## WORK REQUEST
Transcribe the listing below in full, exactly, with no images.

## SUPPLIED MATERIAL
========================================================================

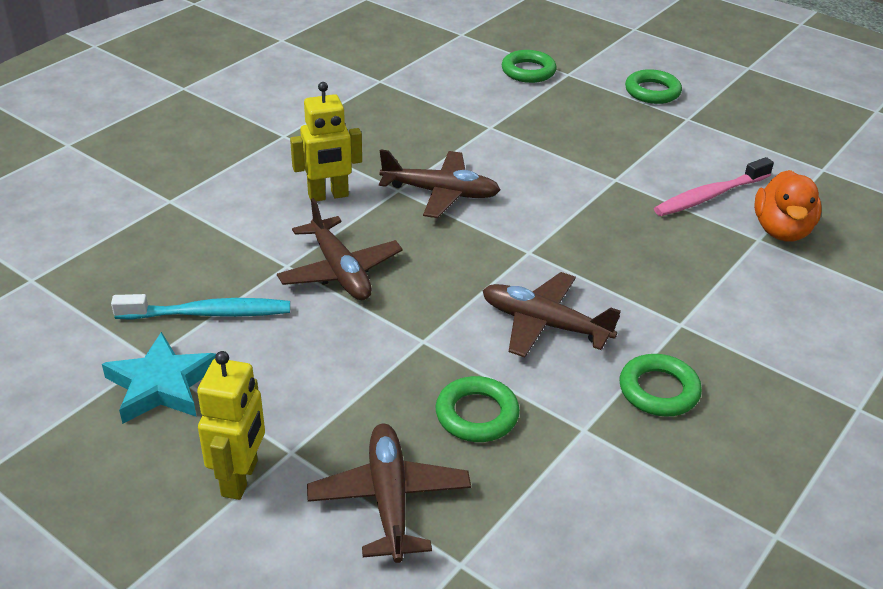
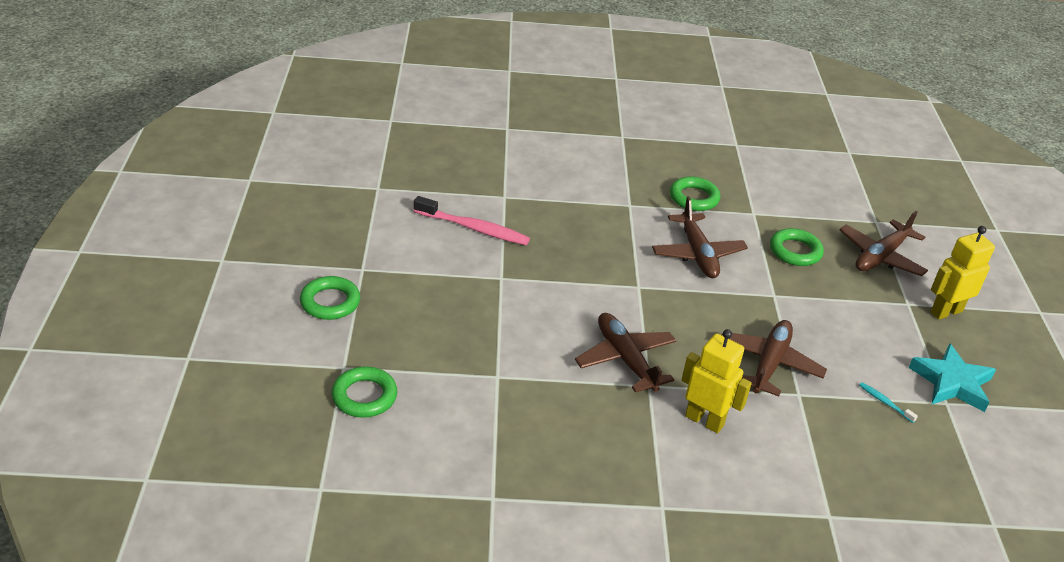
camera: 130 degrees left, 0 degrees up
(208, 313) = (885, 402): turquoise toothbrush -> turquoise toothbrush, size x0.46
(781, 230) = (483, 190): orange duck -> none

========================================================================

## OUTPUT BELOW
camera: 130 degrees left, 0 degrees up
(208, 313) = (885, 402): turquoise toothbrush -> turquoise toothbrush, size x0.46
(781, 230) = (483, 190): orange duck -> none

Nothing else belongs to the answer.